=== MATERIALS PROVIDED ===

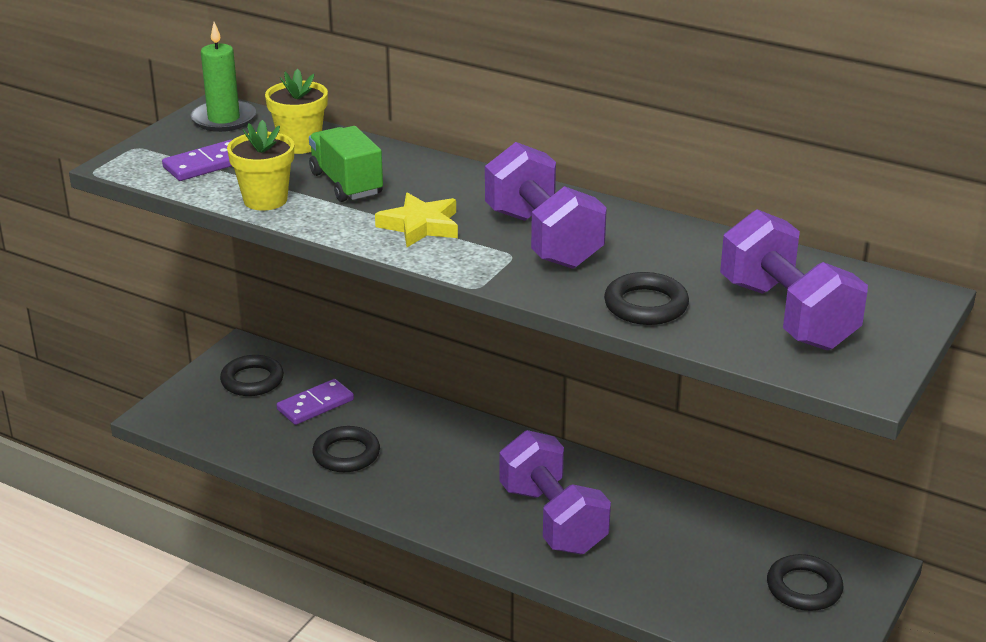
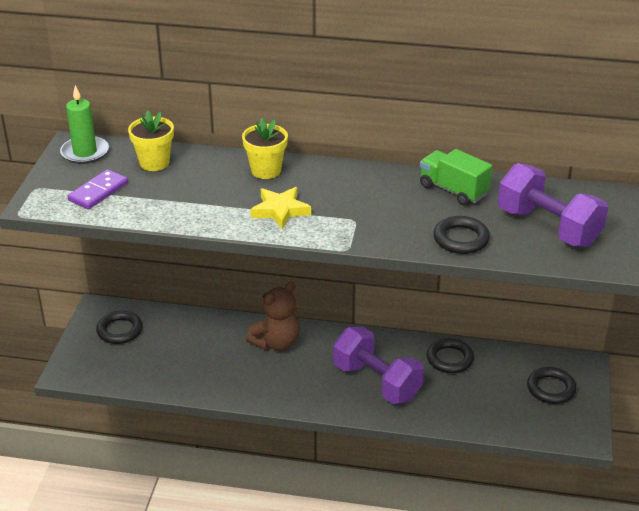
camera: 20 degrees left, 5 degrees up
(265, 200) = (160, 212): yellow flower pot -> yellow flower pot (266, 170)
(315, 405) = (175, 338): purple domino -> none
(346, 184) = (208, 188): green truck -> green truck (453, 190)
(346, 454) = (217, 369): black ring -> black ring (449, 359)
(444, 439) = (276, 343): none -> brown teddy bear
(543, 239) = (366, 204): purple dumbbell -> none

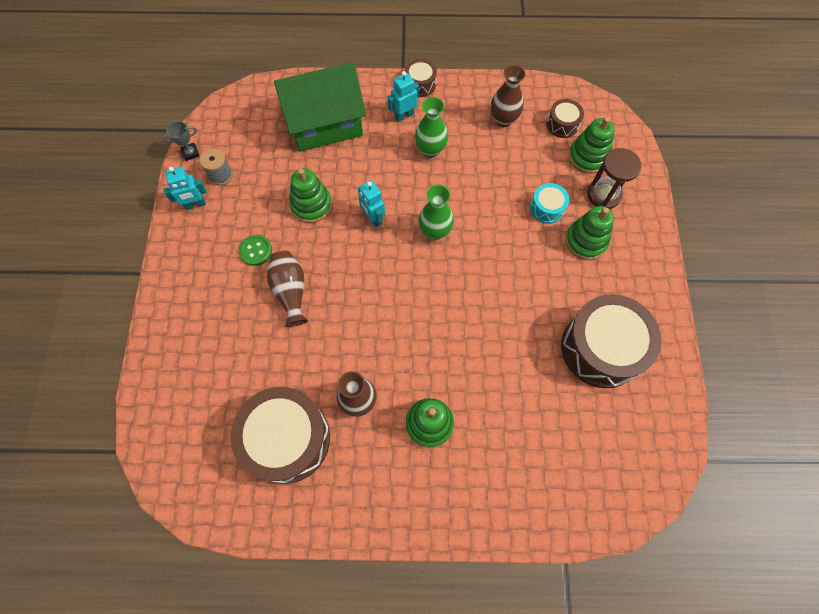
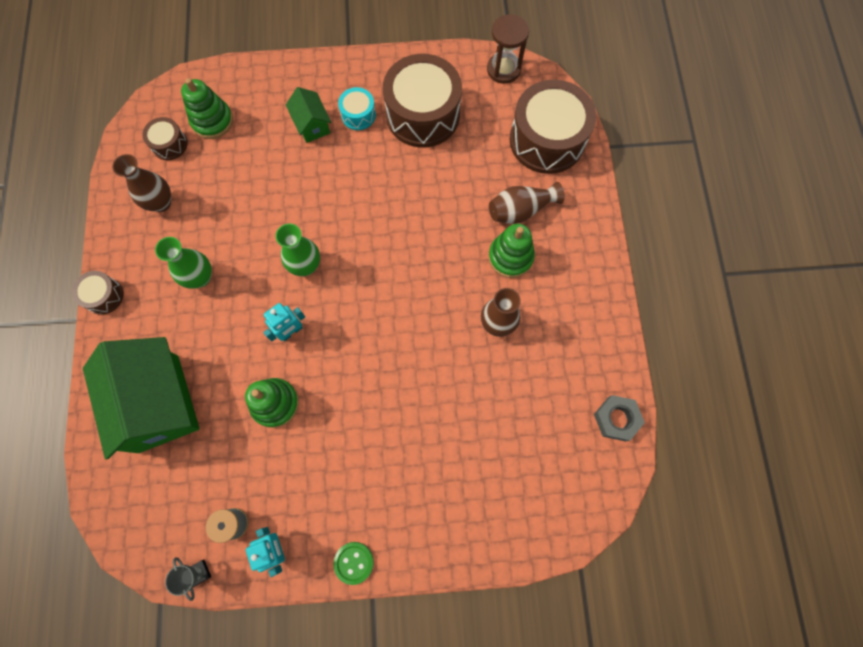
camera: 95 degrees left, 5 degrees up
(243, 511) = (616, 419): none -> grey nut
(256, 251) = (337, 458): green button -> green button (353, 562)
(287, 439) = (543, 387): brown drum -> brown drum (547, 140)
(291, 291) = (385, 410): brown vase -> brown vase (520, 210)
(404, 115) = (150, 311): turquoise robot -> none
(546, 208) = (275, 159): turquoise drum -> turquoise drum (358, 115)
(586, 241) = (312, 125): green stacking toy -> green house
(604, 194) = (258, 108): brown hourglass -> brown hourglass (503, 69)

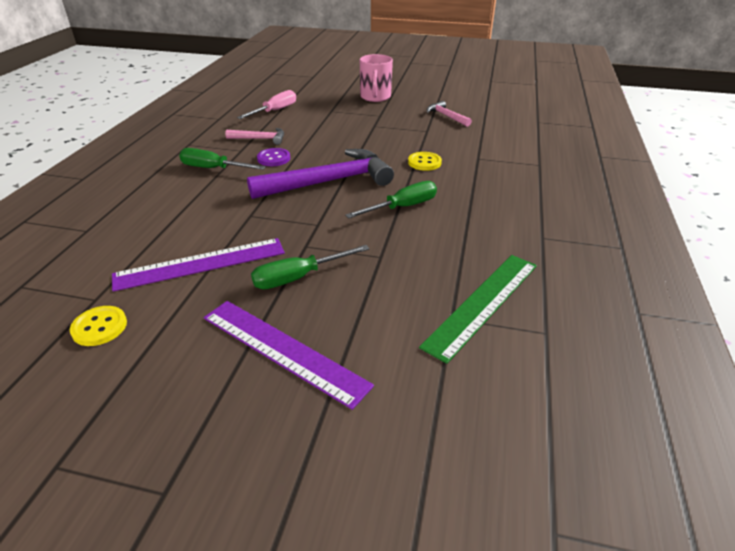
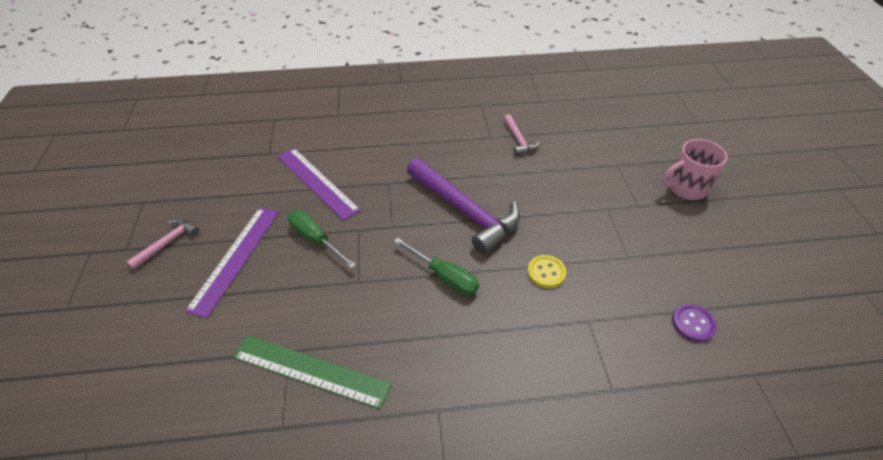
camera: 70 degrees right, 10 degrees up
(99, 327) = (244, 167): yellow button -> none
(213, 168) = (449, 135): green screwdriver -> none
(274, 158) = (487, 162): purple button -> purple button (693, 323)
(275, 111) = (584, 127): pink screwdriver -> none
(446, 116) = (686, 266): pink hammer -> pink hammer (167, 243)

===
=== MATERIALS PROVIDED ===

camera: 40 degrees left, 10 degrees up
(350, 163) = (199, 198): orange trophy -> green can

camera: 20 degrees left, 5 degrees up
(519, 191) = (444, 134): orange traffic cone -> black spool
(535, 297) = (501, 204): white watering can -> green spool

===
=== MATERIALS PROVIDED ===

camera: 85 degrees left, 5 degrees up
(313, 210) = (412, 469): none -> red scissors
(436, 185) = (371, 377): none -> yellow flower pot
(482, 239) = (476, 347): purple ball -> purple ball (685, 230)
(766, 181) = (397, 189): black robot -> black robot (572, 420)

===

▸ **BRIEF**
Find the lines in the entries above where "black" occurs, and copy each of them.

▸ **SOLVED EXERCISE**
(346, 454) = (217, 369): black ring -> black ring (449, 359)
(519, 191) = (444, 134): orange traffic cone -> black spool
(766, 181) = (397, 189): black robot -> black robot (572, 420)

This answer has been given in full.